**Source material:**
=== Section Start ===

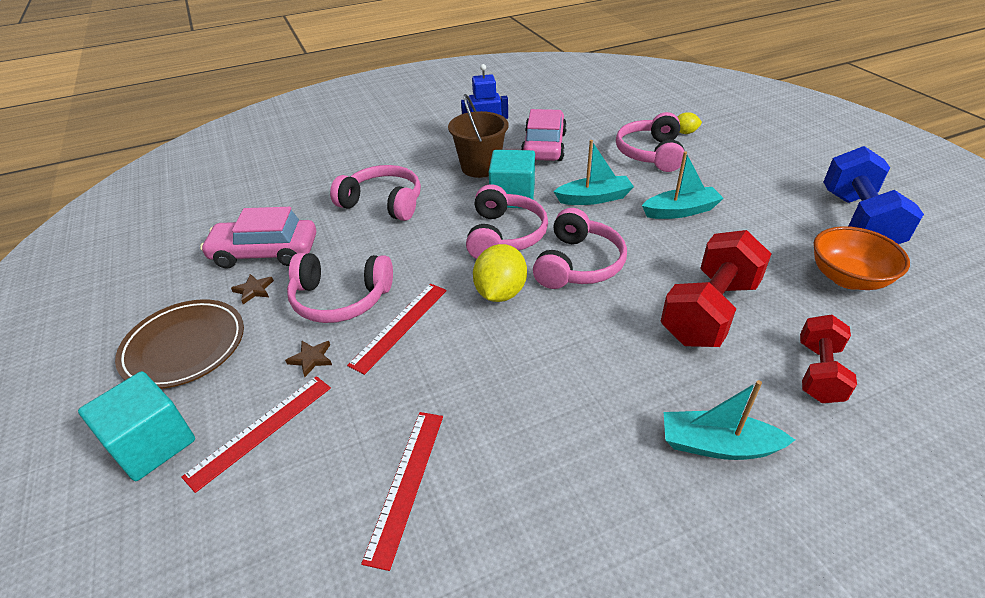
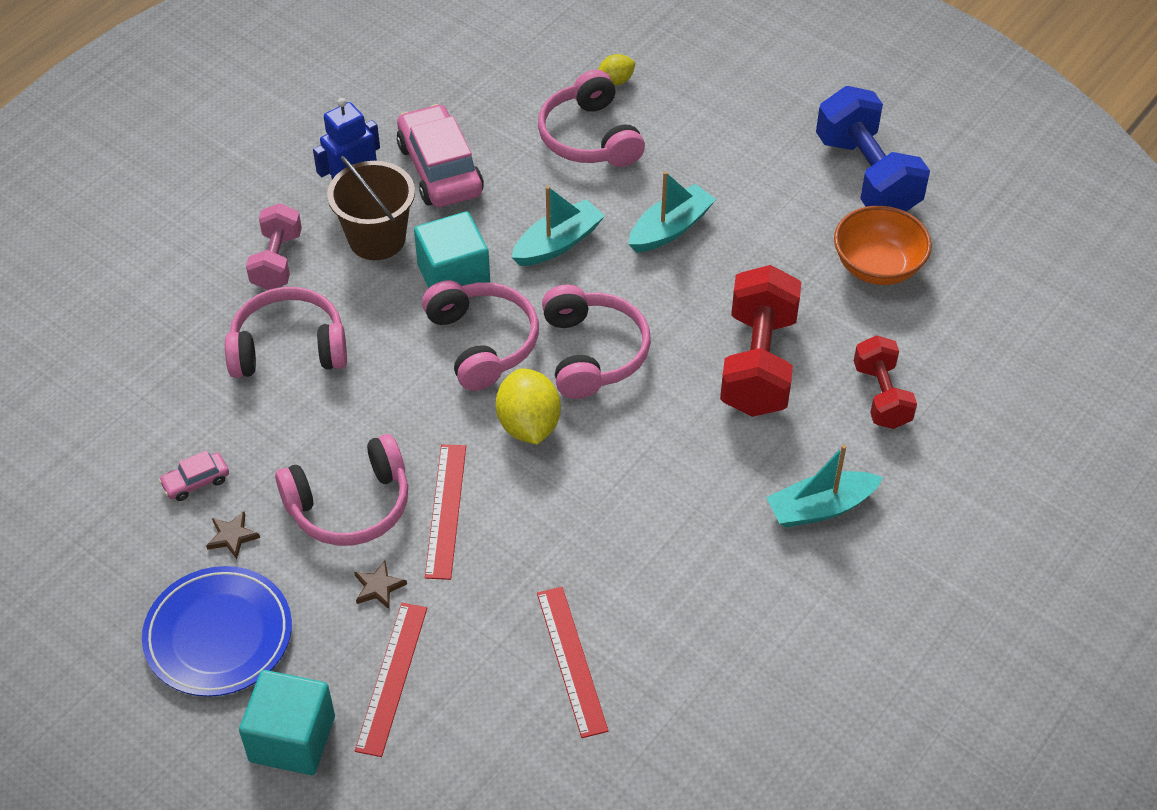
camera: 30 degrees left, 10 degrees up
(184, 347) = (218, 635): brown plate -> blue plate
(265, 252) = (196, 482): pink car -> pink car, size x0.46
(414, 162) = (277, 261): none -> pink dumbbell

=== Section End ===

**What is being asked:**
The lines above that hold the word "pink" should be found and copied out.

**Solution for this task:**
(265, 252) = (196, 482): pink car -> pink car, size x0.46
(414, 162) = (277, 261): none -> pink dumbbell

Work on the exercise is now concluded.